- _The task_
Whenever a line below holds the word "green", copy that line.
::::
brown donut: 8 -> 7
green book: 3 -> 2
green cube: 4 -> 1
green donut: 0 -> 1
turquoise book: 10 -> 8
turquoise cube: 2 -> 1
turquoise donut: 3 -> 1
::::
- _Task result_
green book: 3 -> 2
green cube: 4 -> 1
green donut: 0 -> 1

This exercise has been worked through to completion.